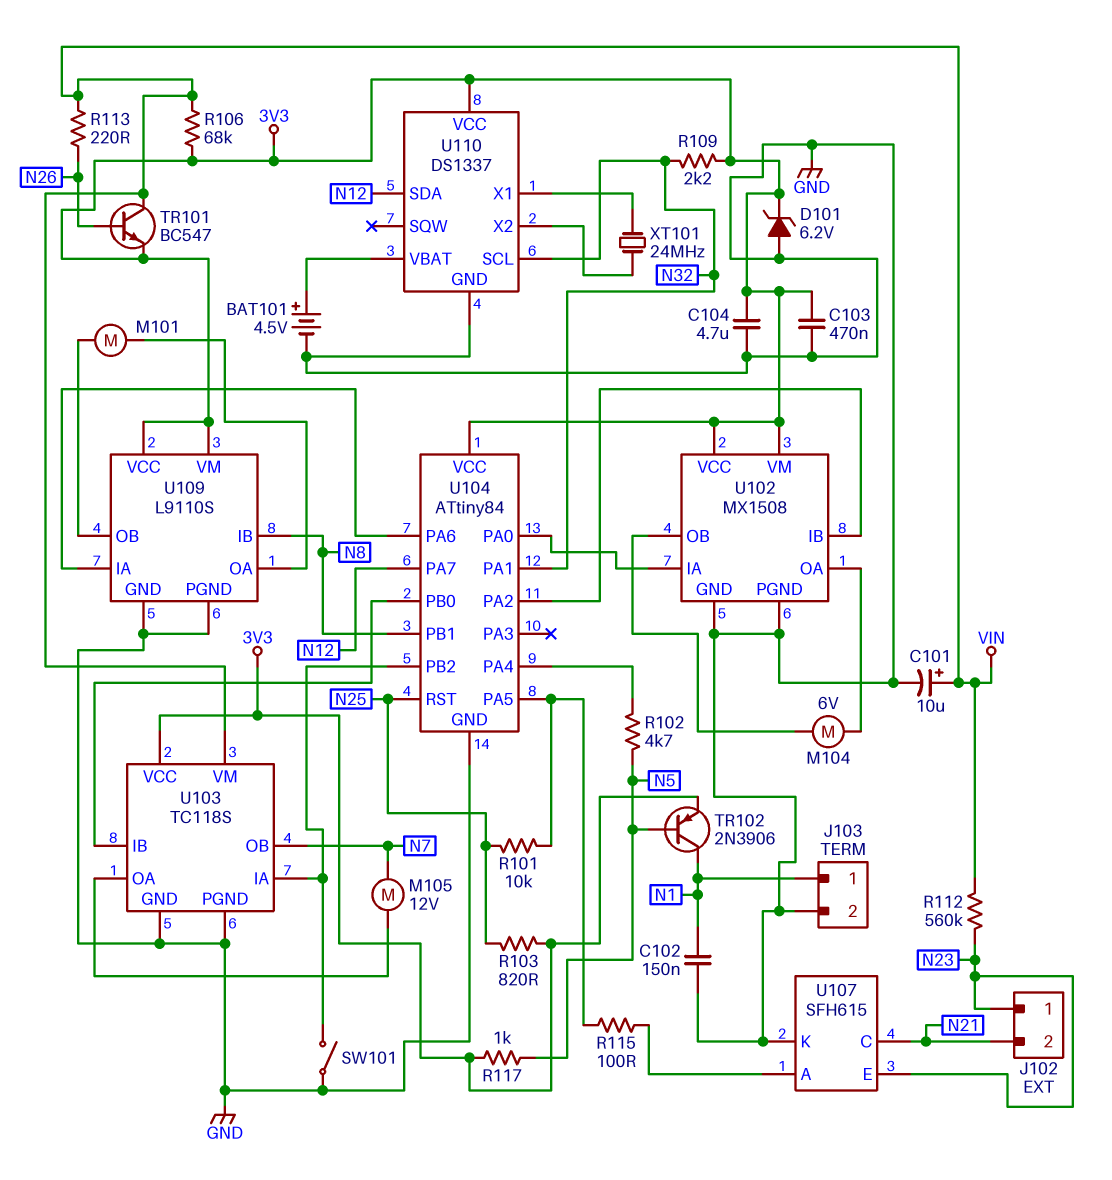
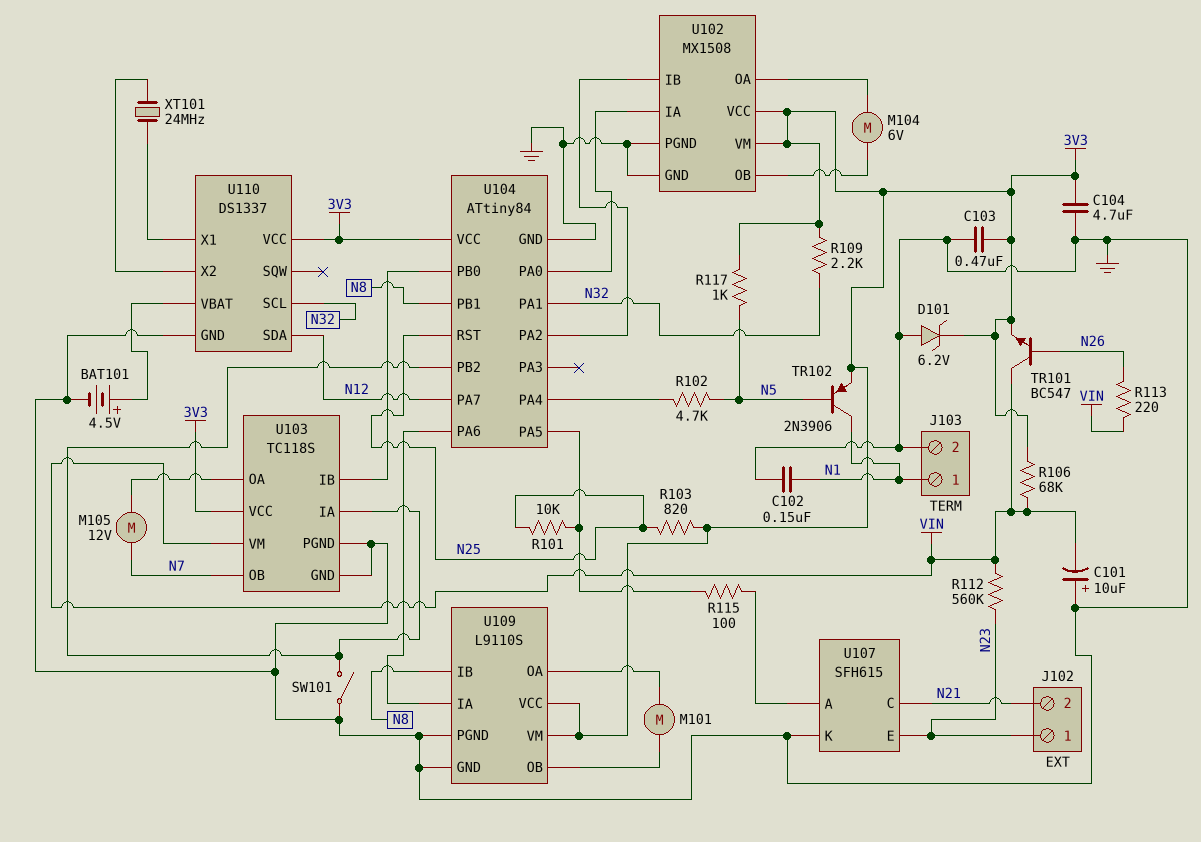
C101: 10uF (plus VIN, minus GND) -> 10uF (plus GND, minus VIN)

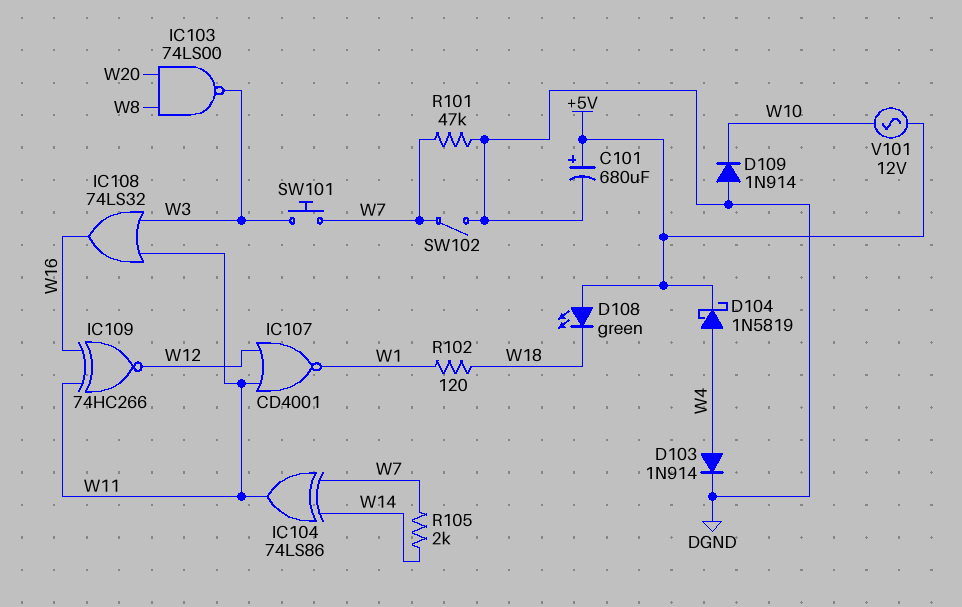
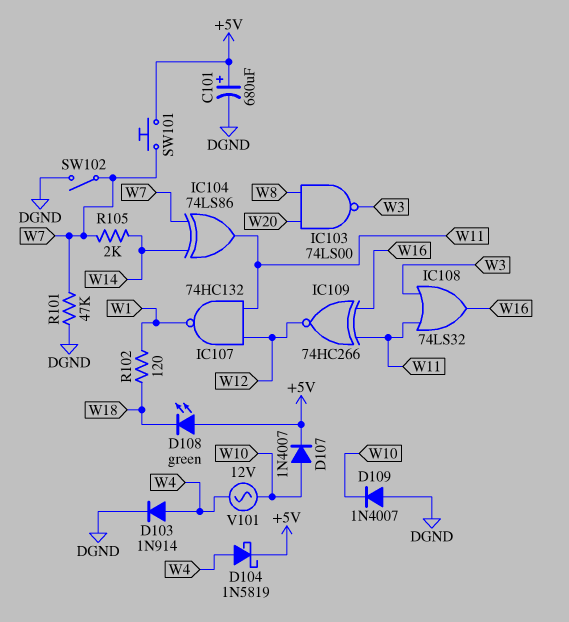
D107: none -> diode 1N4007 (A W10, K +5V)
D109: diode 1N914 (A DGND, K W10) -> diode 1N4007 (A DGND, K W10)
IC107: NOR CD4001 (in W11, in W12, out W1) -> NAND 74HC132 (in W11, in W12, out W1)
SW101: button (W3, W7) -> button (+5V, W7)
V101: AC 12V (+5V, W10) -> AC 12V (W4, W10)

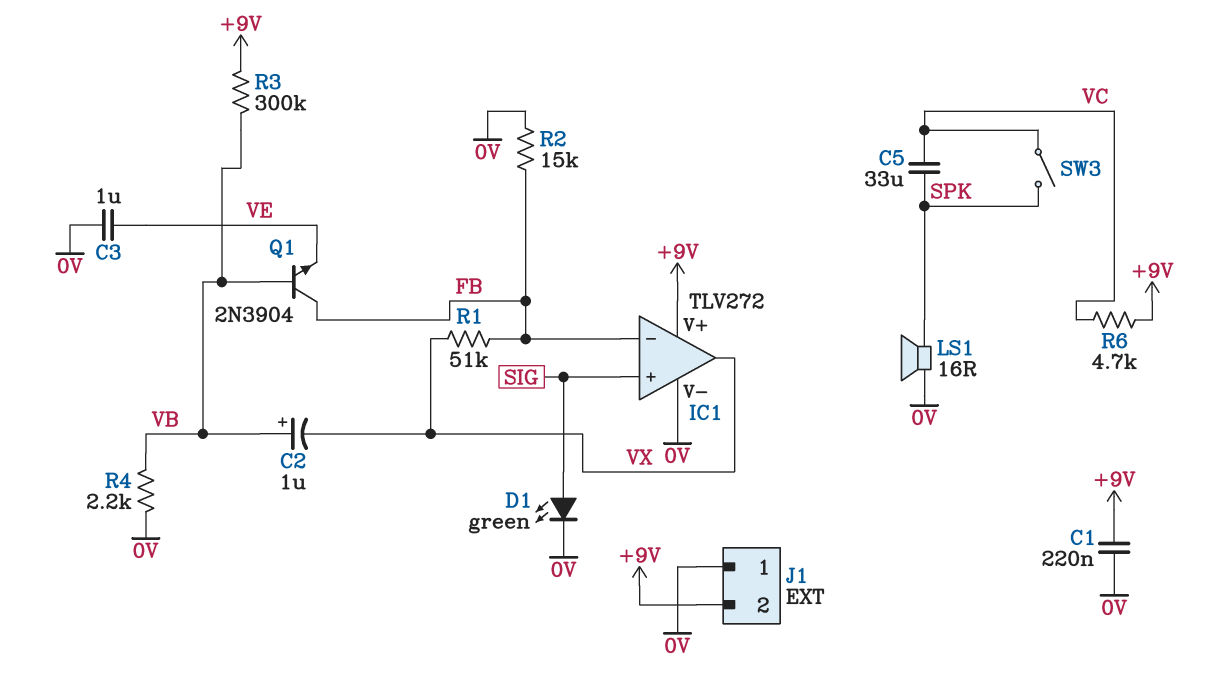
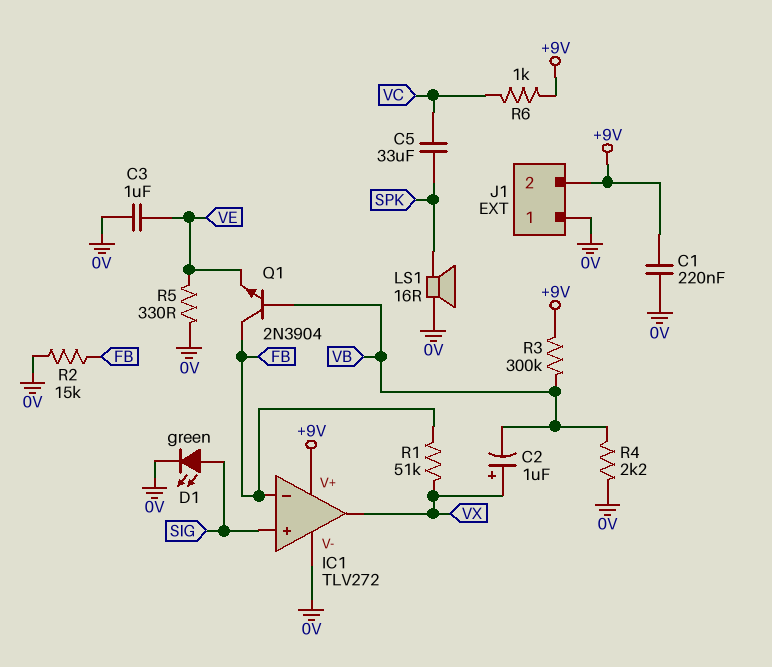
C2: 1uF (plus VB, minus VX) -> 1uF (plus VX, minus VB)
R5: none -> 330 (0V, VE)
R6: 4.7k (+9V, VC) -> 1k (+9V, VC)
SW3: switch (SPK, VC) -> none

## Task to carry out
Although the records include pictures, output only their text, exactly and completely.

## Written reply
C101: 10uF (plus VIN, minus GND) -> 10uF (plus GND, minus VIN)

D107: none -> diode 1N4007 (A W10, K +5V)
D109: diode 1N914 (A DGND, K W10) -> diode 1N4007 (A DGND, K W10)
IC107: NOR CD4001 (in W11, in W12, out W1) -> NAND 74HC132 (in W11, in W12, out W1)
SW101: button (W3, W7) -> button (+5V, W7)
V101: AC 12V (+5V, W10) -> AC 12V (W4, W10)

C2: 1uF (plus VB, minus VX) -> 1uF (plus VX, minus VB)
R5: none -> 330 (0V, VE)
R6: 4.7k (+9V, VC) -> 1k (+9V, VC)
SW3: switch (SPK, VC) -> none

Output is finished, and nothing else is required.